• _Exercise objective_
Copy out exactly the lines below that run from the one holding "(333, 110) = (268, 337): turquoise" to the one holding "(538, 325) = (698, 295): turquoise", keeping both of those lines and no others.

• _Entries supplied_

──────────────────────────────

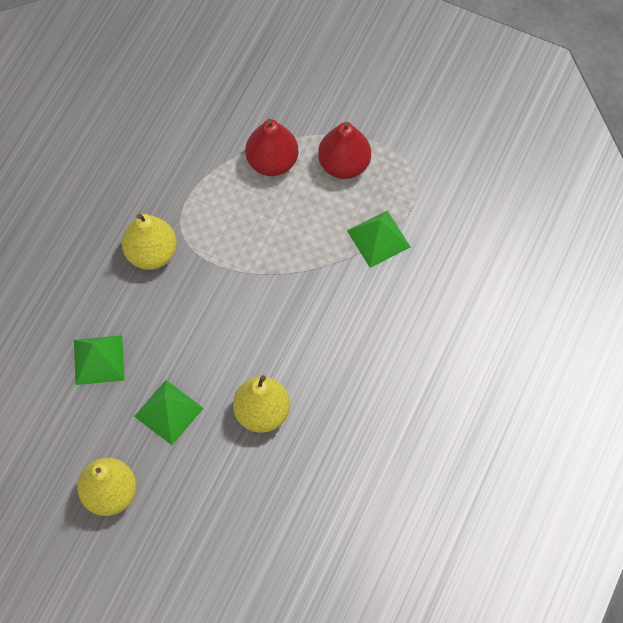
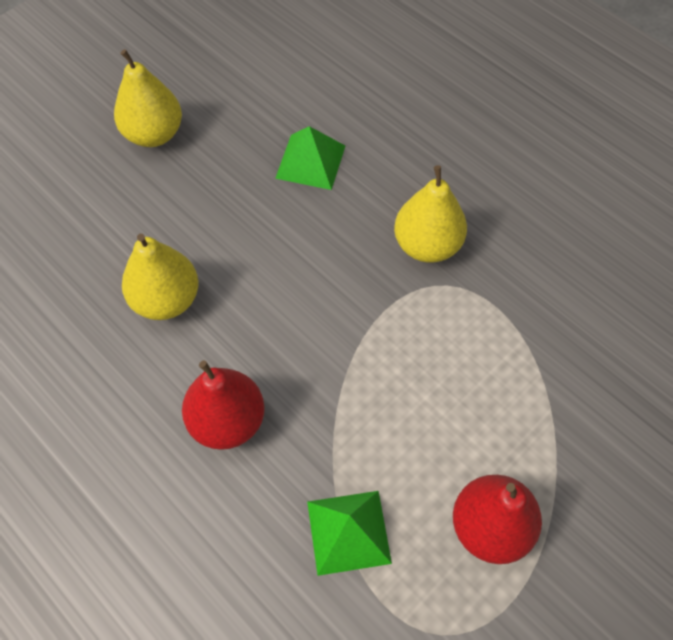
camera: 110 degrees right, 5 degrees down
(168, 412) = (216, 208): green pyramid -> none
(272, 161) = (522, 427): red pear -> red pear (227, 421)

──────────────────────────────

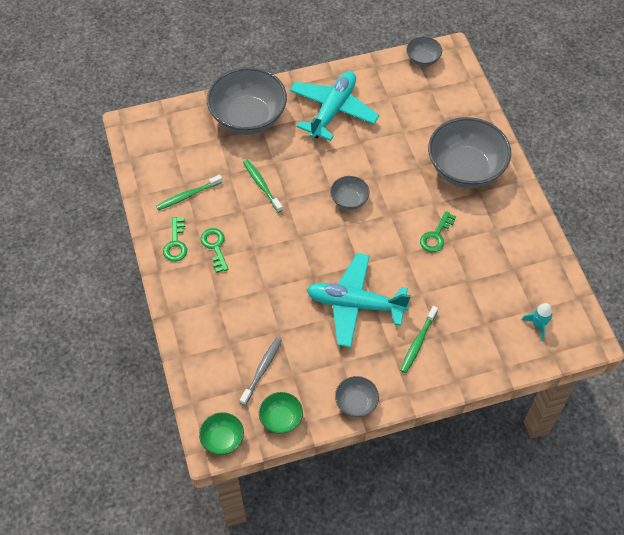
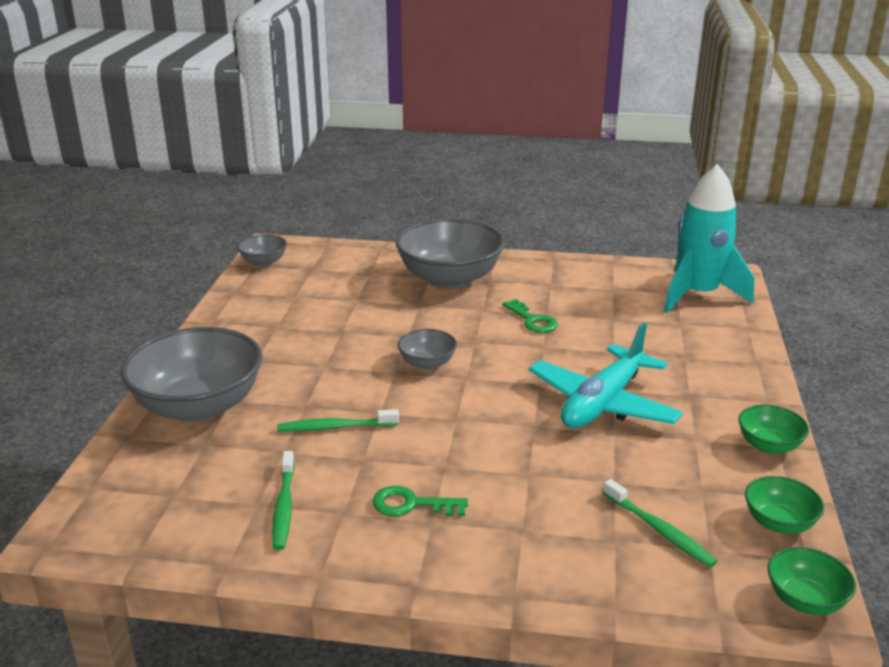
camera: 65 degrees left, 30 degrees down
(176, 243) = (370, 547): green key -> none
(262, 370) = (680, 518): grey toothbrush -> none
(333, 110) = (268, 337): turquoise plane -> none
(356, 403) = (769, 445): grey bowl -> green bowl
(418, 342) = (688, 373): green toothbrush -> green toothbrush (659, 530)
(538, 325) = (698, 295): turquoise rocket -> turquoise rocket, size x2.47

──────────────────────────────

• _Response_
(333, 110) = (268, 337): turquoise plane -> none
(356, 403) = (769, 445): grey bowl -> green bowl
(418, 342) = (688, 373): green toothbrush -> green toothbrush (659, 530)
(538, 325) = (698, 295): turquoise rocket -> turquoise rocket, size x2.47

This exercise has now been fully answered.